**Work to complete:**
Count the lines in the material below that contain the string "coordinates", treating uppercase and lowercase as different, and reply with the number alone.
=== Begin Enclosure ===
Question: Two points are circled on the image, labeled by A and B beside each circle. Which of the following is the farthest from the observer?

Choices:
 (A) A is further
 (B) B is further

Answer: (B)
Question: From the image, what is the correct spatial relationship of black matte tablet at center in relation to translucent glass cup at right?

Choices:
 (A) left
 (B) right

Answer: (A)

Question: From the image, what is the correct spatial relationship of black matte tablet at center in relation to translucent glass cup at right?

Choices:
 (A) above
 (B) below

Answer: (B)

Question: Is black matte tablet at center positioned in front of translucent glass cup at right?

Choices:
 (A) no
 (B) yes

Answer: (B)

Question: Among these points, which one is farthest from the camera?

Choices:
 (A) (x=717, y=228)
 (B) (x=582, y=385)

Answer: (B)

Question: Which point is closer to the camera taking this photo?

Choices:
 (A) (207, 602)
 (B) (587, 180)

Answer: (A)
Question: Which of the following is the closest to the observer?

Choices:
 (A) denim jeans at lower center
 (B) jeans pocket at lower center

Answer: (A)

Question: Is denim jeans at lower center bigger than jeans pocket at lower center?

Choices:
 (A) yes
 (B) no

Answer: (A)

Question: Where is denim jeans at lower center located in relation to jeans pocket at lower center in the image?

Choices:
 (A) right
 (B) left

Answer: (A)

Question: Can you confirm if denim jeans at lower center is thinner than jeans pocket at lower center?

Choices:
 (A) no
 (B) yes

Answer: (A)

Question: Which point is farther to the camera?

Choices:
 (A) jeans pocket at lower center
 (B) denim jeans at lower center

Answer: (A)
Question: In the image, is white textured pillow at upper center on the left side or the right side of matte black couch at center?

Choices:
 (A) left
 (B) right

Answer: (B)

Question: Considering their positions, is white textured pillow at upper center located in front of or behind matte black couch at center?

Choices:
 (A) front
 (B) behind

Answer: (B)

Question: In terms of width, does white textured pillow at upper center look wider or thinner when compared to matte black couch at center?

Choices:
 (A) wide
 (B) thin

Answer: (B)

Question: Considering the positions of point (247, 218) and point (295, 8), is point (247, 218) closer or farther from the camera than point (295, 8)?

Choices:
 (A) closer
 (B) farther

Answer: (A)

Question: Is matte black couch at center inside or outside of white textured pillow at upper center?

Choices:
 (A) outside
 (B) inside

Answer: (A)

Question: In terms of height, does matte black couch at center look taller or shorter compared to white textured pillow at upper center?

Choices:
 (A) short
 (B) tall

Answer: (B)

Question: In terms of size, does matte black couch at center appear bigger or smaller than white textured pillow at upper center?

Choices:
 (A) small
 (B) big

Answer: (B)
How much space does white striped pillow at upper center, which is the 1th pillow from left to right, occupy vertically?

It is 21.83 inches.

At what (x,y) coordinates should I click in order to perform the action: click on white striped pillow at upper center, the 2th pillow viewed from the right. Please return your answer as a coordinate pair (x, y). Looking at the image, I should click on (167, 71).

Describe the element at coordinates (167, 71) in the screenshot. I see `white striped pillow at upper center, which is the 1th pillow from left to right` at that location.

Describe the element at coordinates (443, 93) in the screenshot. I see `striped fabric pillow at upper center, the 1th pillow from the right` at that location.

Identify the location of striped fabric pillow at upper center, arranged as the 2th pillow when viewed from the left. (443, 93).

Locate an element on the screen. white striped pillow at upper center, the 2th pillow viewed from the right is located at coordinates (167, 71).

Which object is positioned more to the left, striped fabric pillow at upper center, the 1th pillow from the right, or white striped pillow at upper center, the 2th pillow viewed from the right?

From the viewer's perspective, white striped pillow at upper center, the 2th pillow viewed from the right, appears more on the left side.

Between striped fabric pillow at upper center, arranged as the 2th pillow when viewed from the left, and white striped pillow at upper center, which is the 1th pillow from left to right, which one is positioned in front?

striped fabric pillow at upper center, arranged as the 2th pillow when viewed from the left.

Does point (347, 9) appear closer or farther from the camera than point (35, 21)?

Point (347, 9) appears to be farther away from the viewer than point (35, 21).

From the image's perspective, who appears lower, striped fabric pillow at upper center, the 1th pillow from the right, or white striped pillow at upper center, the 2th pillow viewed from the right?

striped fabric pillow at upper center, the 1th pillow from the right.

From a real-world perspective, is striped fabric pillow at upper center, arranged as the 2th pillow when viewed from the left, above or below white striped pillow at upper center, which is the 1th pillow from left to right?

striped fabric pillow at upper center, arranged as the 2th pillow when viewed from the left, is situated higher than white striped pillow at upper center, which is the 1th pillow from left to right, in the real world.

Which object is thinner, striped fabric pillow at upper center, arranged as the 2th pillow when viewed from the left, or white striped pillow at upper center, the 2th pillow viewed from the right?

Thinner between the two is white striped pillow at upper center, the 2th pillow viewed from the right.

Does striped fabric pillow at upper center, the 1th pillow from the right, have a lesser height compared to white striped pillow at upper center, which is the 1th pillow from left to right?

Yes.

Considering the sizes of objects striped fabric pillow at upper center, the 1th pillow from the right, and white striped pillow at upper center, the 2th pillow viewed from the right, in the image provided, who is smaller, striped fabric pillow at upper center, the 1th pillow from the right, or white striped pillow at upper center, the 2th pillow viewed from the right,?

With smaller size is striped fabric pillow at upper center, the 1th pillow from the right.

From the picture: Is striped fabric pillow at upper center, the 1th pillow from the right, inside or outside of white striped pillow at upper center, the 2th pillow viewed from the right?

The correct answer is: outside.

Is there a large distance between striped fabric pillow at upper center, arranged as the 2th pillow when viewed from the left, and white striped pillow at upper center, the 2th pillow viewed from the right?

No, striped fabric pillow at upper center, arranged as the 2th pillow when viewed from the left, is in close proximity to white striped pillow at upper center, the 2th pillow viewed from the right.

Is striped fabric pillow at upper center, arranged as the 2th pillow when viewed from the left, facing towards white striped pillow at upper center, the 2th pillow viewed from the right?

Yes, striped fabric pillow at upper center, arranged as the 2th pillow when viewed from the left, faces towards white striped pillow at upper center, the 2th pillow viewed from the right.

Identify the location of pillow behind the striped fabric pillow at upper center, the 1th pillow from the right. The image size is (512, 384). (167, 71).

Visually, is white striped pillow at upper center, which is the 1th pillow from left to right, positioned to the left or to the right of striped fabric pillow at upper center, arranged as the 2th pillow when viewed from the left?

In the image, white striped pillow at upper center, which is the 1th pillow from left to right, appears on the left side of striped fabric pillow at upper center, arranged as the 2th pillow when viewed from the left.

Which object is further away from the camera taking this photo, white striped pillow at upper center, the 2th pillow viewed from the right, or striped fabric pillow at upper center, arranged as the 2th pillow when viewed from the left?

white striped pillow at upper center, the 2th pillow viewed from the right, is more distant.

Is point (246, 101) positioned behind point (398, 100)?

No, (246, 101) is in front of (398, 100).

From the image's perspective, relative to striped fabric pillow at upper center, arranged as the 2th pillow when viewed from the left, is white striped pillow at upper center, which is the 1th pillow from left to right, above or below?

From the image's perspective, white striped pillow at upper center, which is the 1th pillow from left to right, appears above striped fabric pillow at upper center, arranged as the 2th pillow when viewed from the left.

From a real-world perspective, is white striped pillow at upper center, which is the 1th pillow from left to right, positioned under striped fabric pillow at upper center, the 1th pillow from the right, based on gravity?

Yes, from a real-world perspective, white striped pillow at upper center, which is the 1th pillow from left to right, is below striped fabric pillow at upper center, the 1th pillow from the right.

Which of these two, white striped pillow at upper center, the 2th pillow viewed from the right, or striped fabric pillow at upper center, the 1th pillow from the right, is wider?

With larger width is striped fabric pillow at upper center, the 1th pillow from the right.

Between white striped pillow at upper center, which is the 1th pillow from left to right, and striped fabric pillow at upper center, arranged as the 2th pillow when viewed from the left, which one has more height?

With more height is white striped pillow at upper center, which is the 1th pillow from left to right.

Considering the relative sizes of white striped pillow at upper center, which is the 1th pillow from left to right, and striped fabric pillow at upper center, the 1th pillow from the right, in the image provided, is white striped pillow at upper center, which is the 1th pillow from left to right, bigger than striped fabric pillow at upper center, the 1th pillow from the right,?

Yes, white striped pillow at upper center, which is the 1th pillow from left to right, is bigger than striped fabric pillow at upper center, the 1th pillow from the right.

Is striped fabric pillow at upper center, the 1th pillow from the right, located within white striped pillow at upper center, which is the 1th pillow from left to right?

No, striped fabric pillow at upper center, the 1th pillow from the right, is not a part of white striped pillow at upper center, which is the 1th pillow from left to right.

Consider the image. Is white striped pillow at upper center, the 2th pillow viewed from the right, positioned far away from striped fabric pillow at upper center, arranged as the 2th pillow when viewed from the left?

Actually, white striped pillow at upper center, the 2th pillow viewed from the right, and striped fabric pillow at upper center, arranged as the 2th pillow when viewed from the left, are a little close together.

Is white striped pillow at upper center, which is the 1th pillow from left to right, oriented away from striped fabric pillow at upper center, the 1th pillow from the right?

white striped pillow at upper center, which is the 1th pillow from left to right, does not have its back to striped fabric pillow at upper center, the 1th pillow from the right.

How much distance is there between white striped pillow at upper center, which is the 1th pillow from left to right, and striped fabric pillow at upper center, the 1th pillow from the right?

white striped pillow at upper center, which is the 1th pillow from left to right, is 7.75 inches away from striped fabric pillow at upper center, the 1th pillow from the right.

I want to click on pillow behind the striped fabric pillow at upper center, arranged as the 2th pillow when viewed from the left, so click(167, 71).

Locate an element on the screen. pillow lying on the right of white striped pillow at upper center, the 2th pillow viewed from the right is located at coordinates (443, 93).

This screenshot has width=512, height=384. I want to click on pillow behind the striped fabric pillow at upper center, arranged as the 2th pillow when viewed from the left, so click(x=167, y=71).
=== End Enclosure ===
**Output of the task:**
5